Exercise: Set down all of the entries below exactly, and omit the pictures.

Dataset items:
****
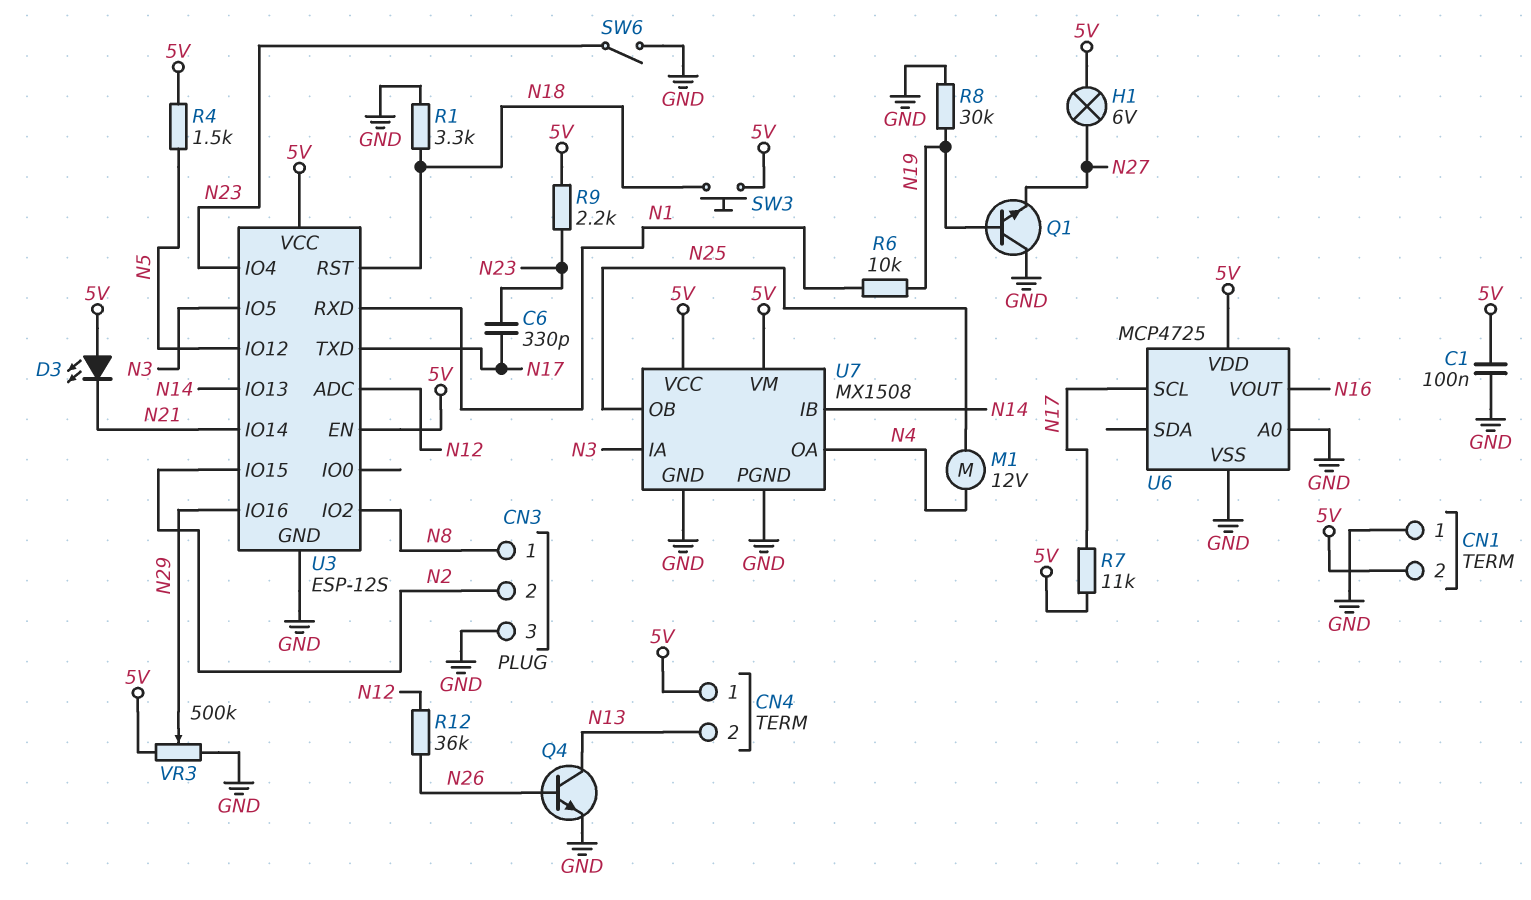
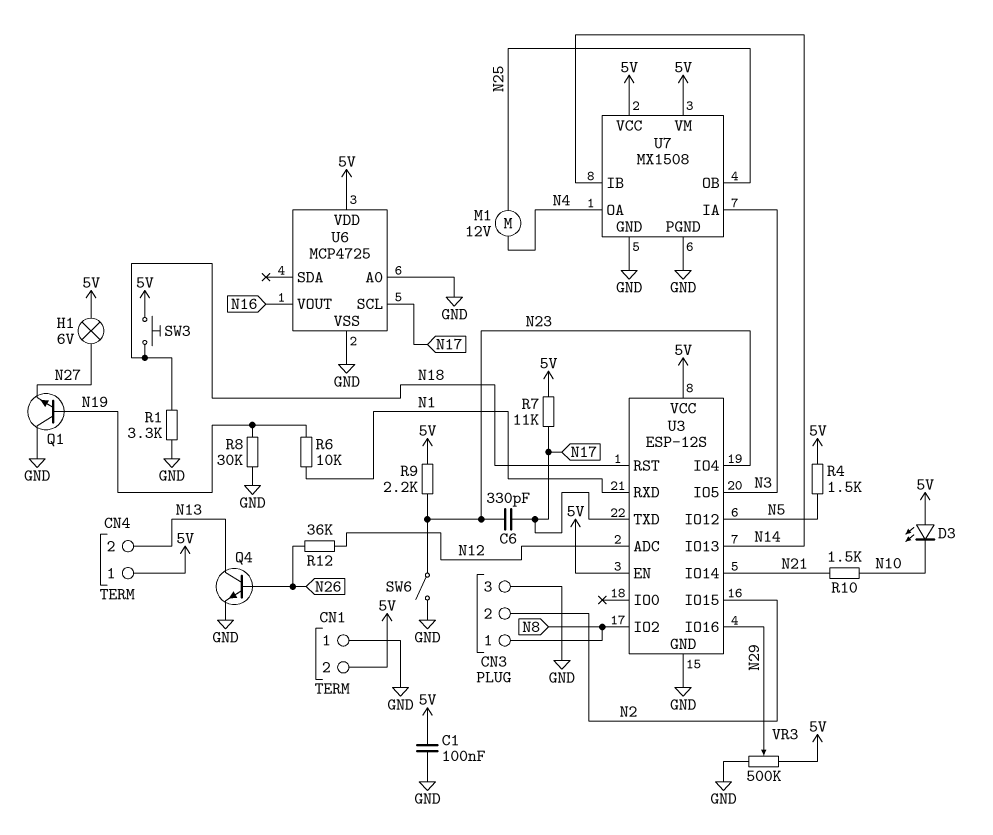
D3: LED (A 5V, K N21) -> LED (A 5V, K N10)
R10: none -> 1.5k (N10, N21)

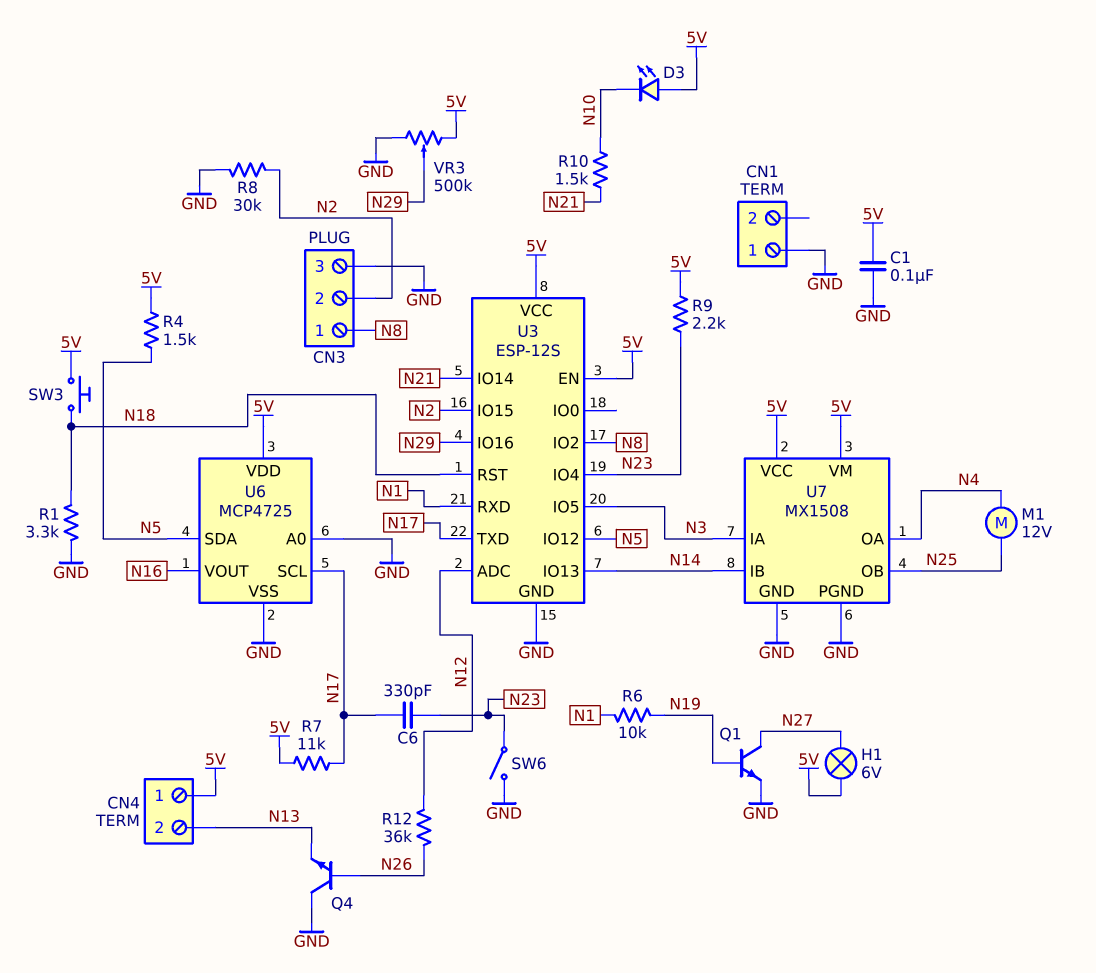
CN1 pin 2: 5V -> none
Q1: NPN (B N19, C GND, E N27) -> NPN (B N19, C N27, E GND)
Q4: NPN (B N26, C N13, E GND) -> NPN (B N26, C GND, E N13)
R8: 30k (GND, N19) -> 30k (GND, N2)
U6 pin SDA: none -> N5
****
Your response:
D3: LED (A 5V, K N21) -> LED (A 5V, K N10)
R10: none -> 1.5k (N10, N21)

CN1 pin 2: 5V -> none
Q1: NPN (B N19, C GND, E N27) -> NPN (B N19, C N27, E GND)
Q4: NPN (B N26, C N13, E GND) -> NPN (B N26, C GND, E N13)
R8: 30k (GND, N19) -> 30k (GND, N2)
U6 pin SDA: none -> N5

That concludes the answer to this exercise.